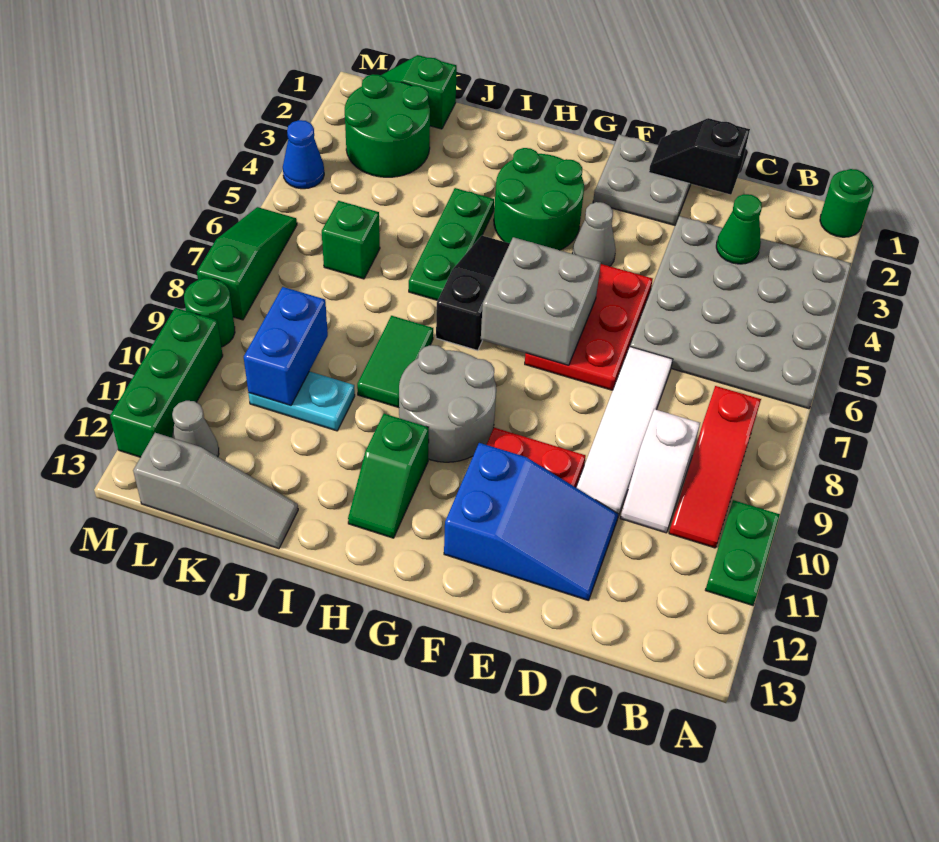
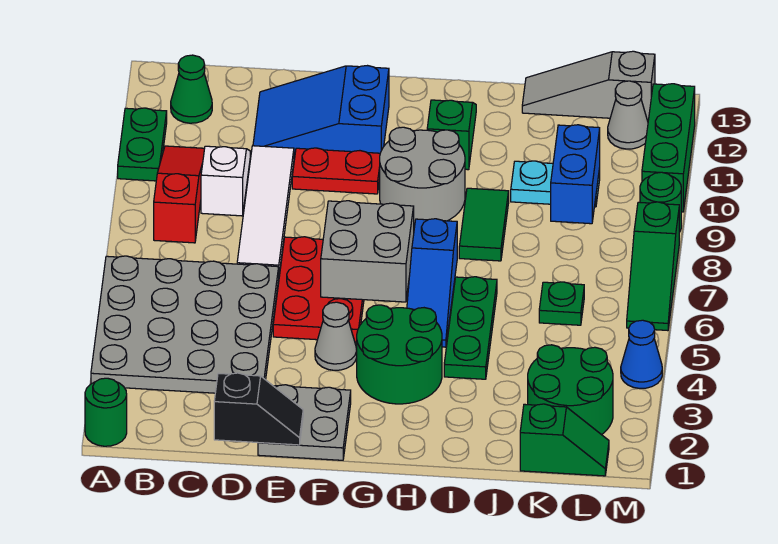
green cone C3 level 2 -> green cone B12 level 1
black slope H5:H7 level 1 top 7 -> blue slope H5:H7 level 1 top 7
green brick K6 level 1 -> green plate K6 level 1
* * *
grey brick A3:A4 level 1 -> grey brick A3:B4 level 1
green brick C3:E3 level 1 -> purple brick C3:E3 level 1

_PROMPT_
Your task for the entries above: copy exactly the span starting with the line with "green cone C3" and going on through the line with "green brick K6", both lines included, and nothing else.

_REPLY_
green cone C3 level 2 -> green cone B12 level 1
black slope H5:H7 level 1 top 7 -> blue slope H5:H7 level 1 top 7
green brick K6 level 1 -> green plate K6 level 1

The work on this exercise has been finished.